■ **To do**
Give back exactly the lines of the data below, starting with the line that has "J3 pin 3: N011 -> GND" and going on through the line that has "U8: AND (in".

BEGIN Listed records

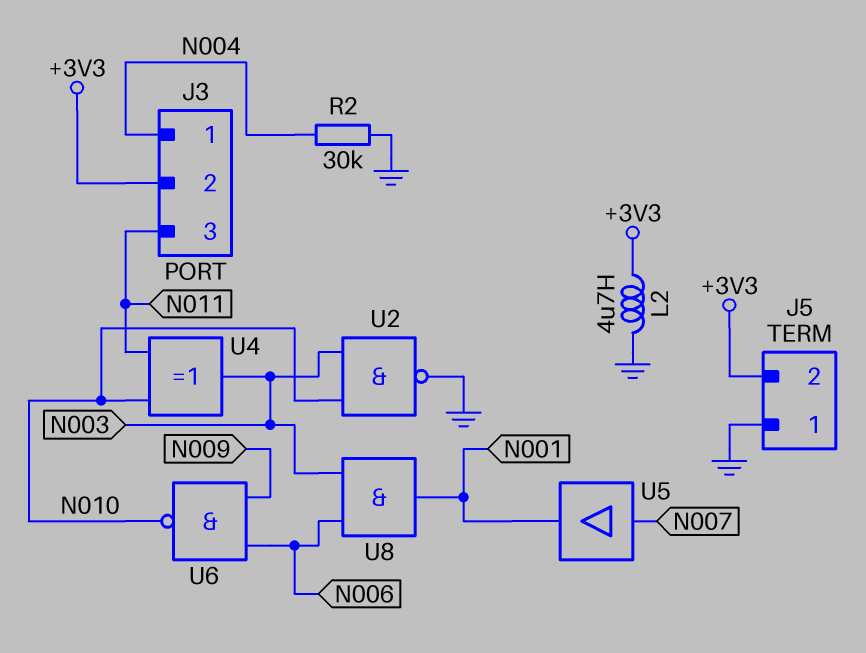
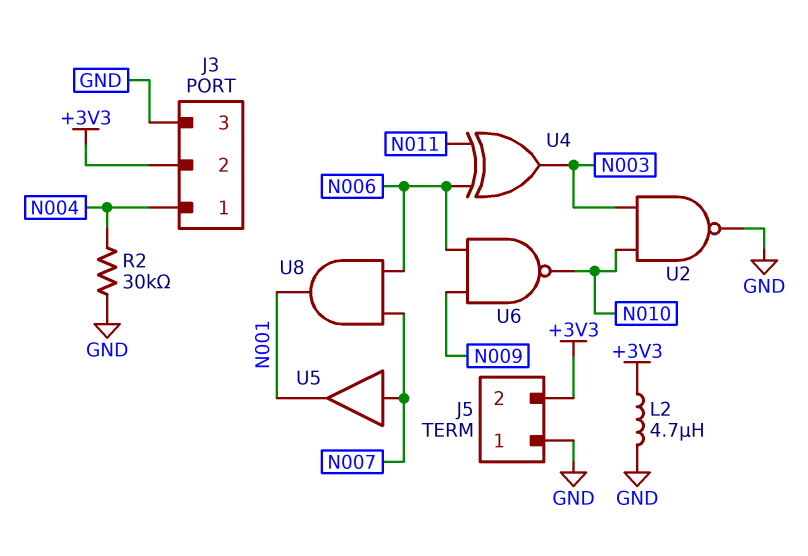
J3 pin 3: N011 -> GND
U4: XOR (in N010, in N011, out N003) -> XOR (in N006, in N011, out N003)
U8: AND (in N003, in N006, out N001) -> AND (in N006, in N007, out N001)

END Listed records
BEGIN Listed records

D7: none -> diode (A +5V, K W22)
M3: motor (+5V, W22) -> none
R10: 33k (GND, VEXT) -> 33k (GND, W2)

END Listed records
BEGIN Listed records

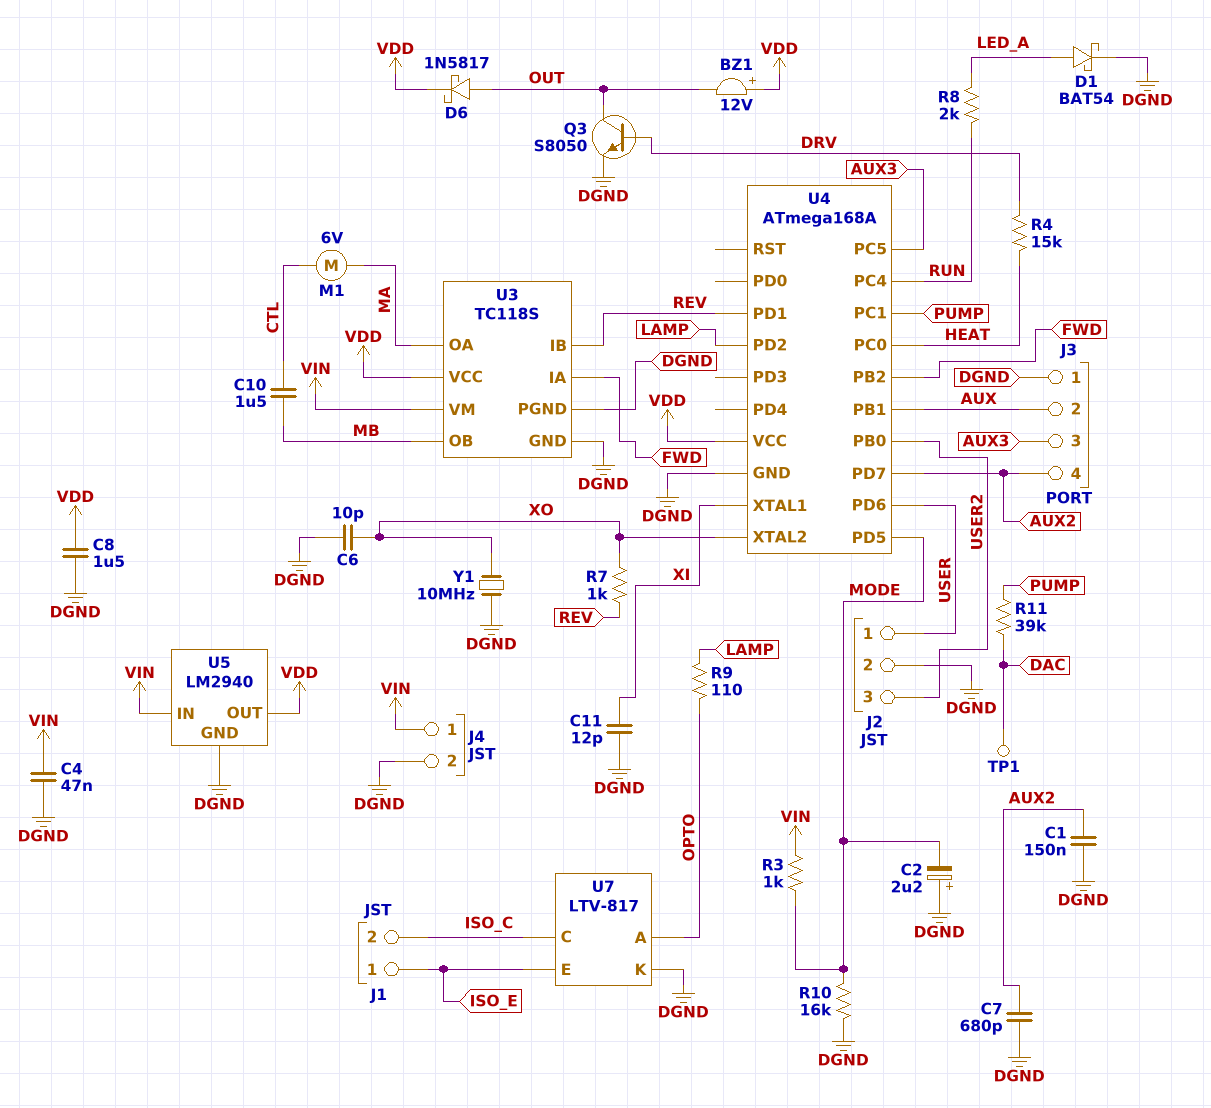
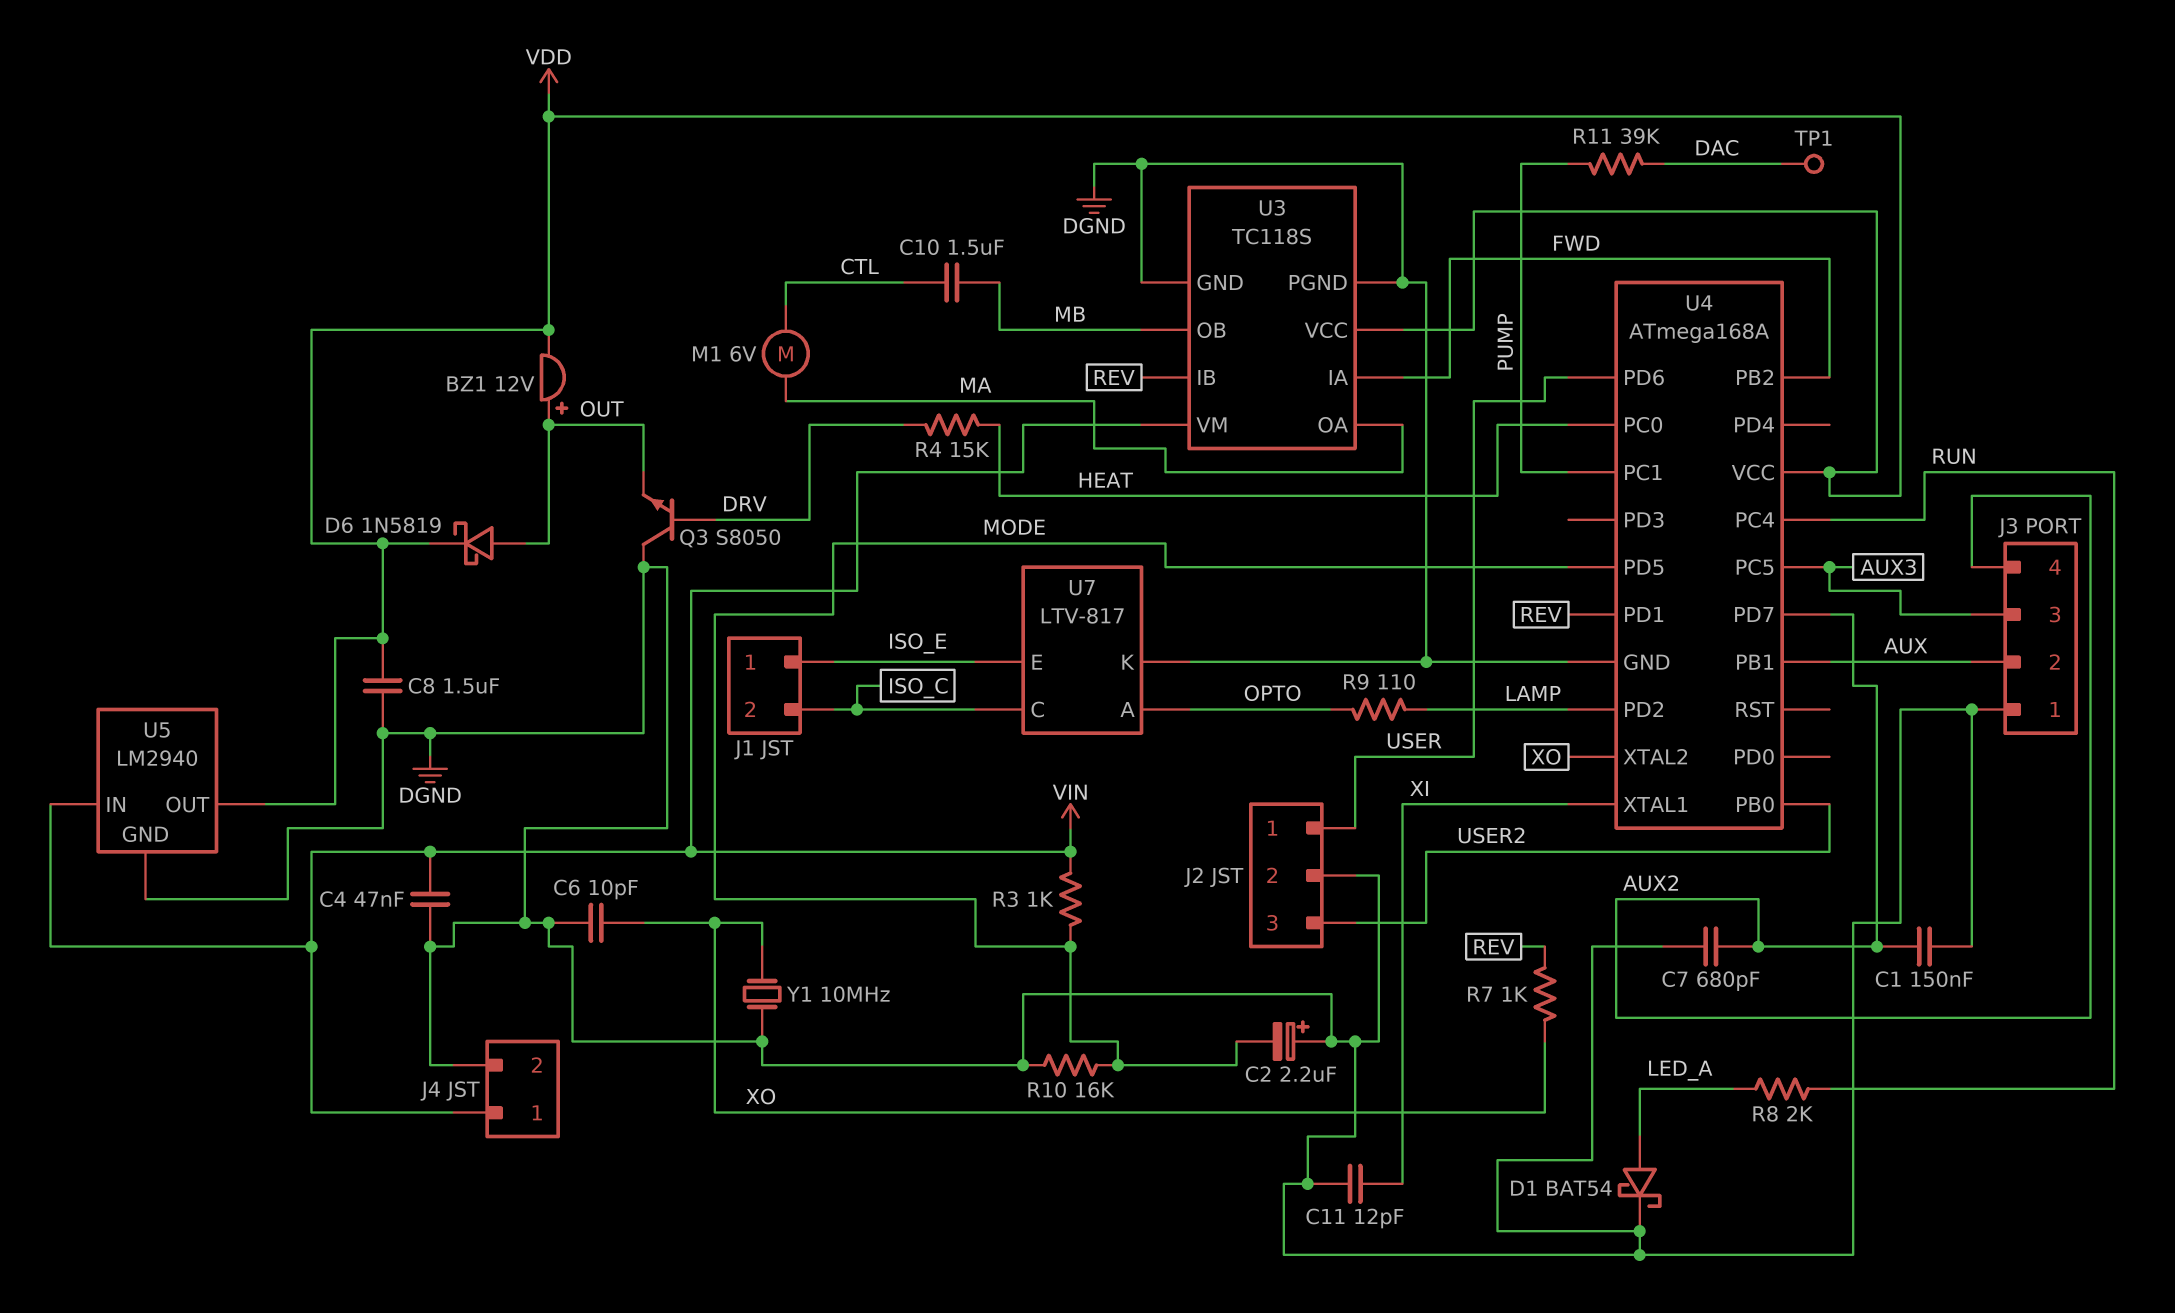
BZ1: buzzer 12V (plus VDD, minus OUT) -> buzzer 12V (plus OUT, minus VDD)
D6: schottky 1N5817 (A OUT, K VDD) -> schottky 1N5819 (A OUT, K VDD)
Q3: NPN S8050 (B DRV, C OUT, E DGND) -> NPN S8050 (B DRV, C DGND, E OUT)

END Listed records

■ **Exercise result**
J3 pin 3: N011 -> GND
U4: XOR (in N010, in N011, out N003) -> XOR (in N006, in N011, out N003)
U8: AND (in N003, in N006, out N001) -> AND (in N006, in N007, out N001)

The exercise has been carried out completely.